- **Dataset excerpts**
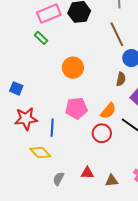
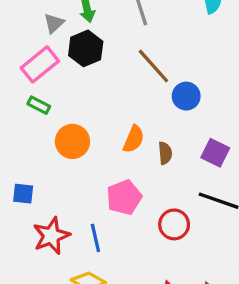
orange circle: (73, 68) -> (72, 141), moved
brown semicircle: (121, 79) -> (165, 153), moved
orange semicircle: (108, 111) -> (134, 139), moved

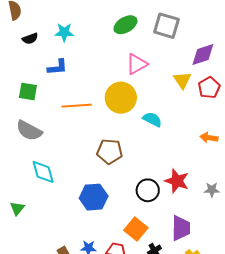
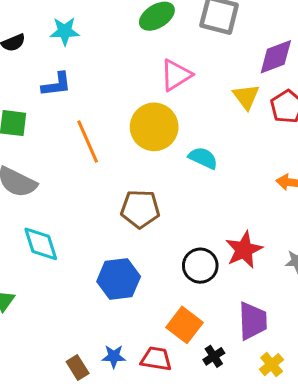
orange line: (77, 106) -> (88, 142), turned 72
red star: (177, 181) -> (244, 250), turned 30

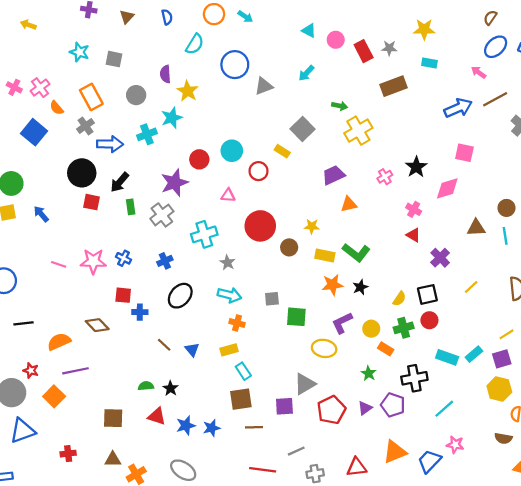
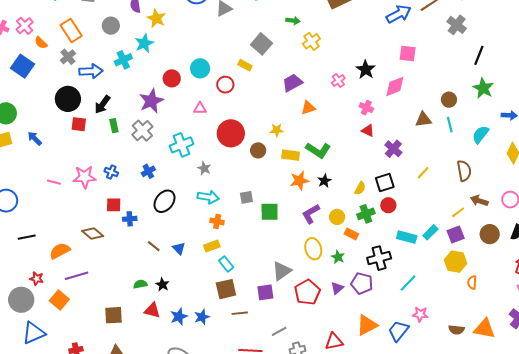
yellow cross: (358, 131) -> (311, 41), size x0.7
yellow ellipse: (324, 348) -> (313, 249), moved, turned 70
brown semicircle: (503, 438) -> (456, 330), moved

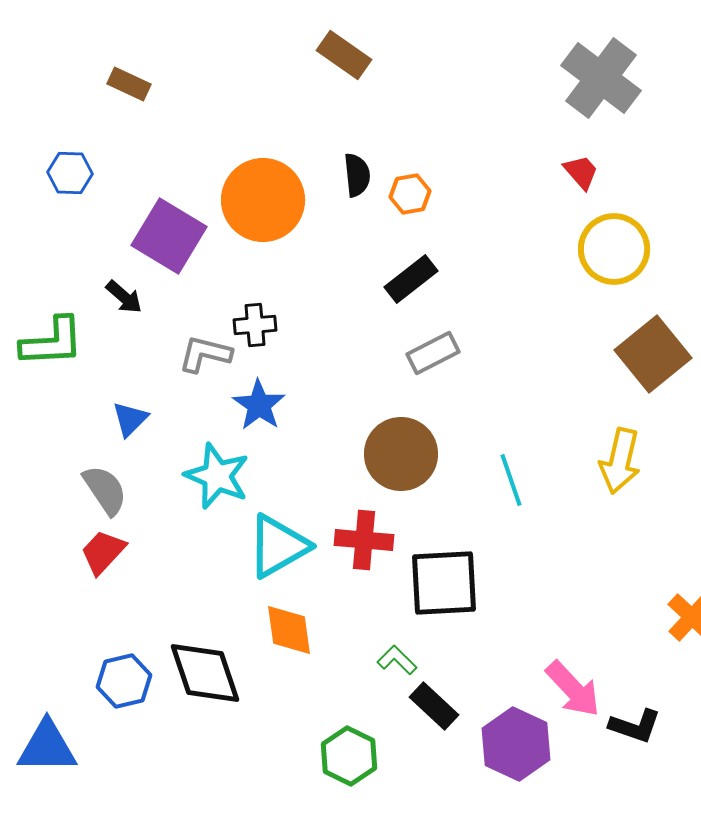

- **Aim of the exercise**
Report only how many lines above include "yellow".

- **Written solution**
2